Prompt: Nothing but the text of the records belongs in your answer: repeat all of it exactly and leave out the images.

Input for this task Block Start

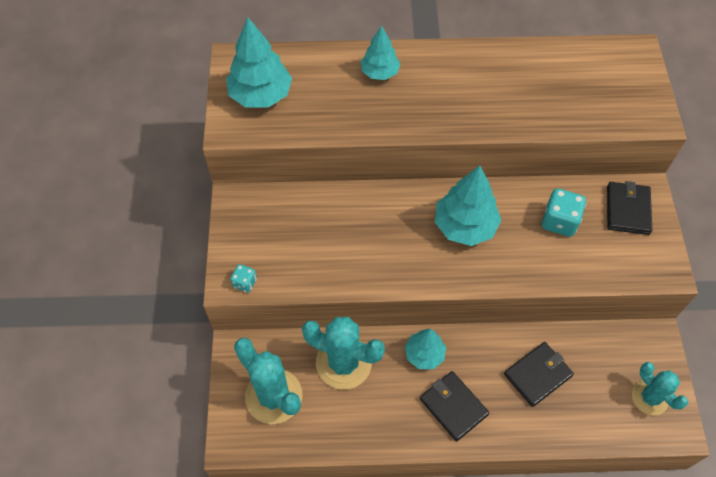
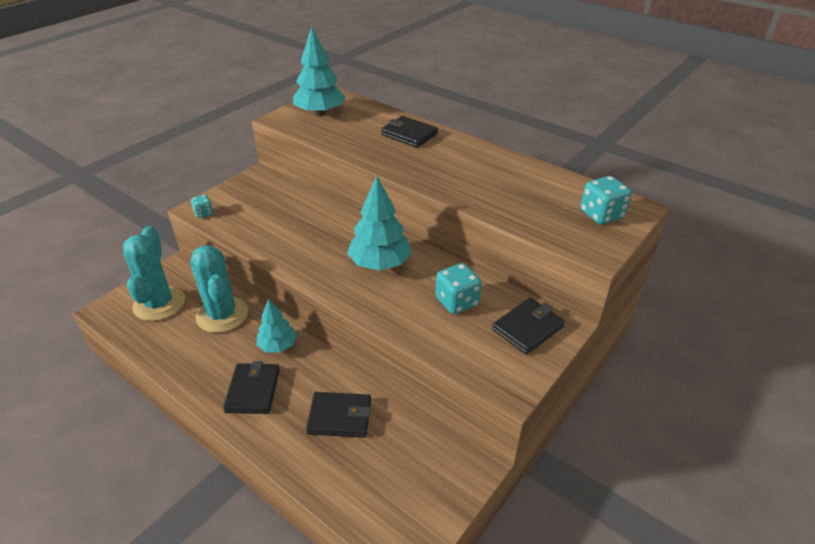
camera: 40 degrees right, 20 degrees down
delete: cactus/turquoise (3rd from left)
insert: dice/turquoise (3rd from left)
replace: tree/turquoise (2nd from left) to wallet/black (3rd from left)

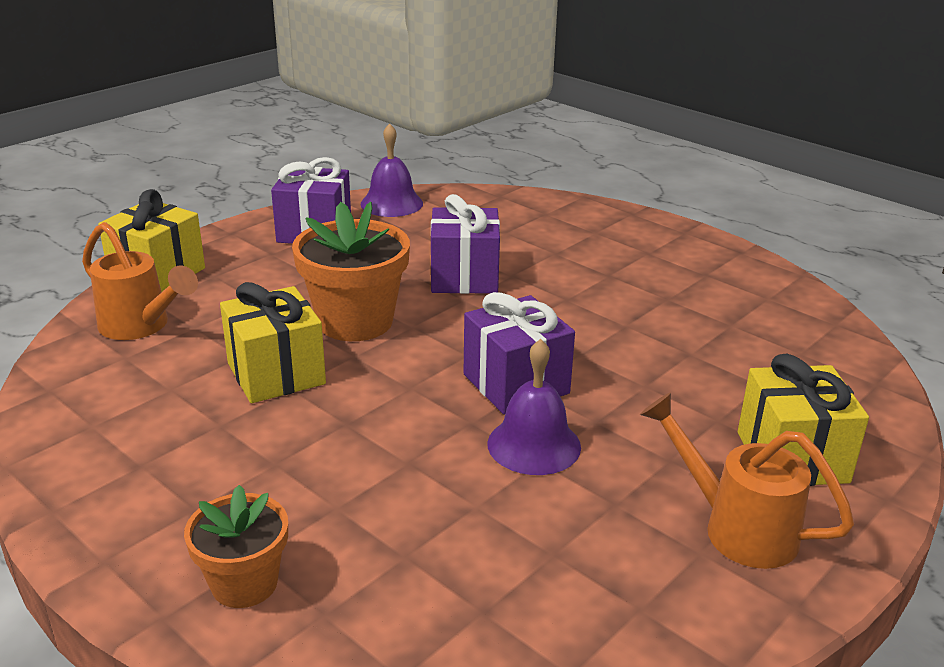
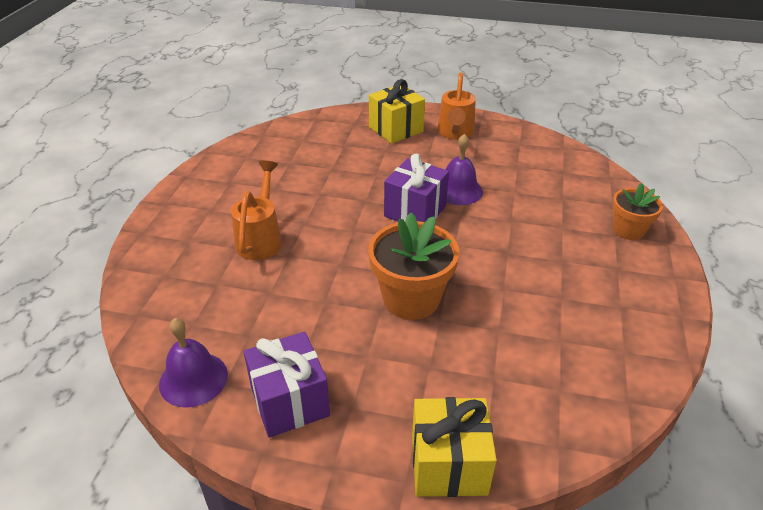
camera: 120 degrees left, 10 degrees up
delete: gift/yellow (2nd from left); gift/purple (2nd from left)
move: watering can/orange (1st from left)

Input for this task Block End

Exercise solution:
camera: 40 degrees right, 20 degrees down
delete: cactus/turquoise (3rd from left)
insert: dice/turquoise (3rd from left)
replace: tree/turquoise (2nd from left) to wallet/black (3rd from left)

camera: 120 degrees left, 10 degrees up
delete: gift/yellow (2nd from left); gift/purple (2nd from left)
move: watering can/orange (1st from left)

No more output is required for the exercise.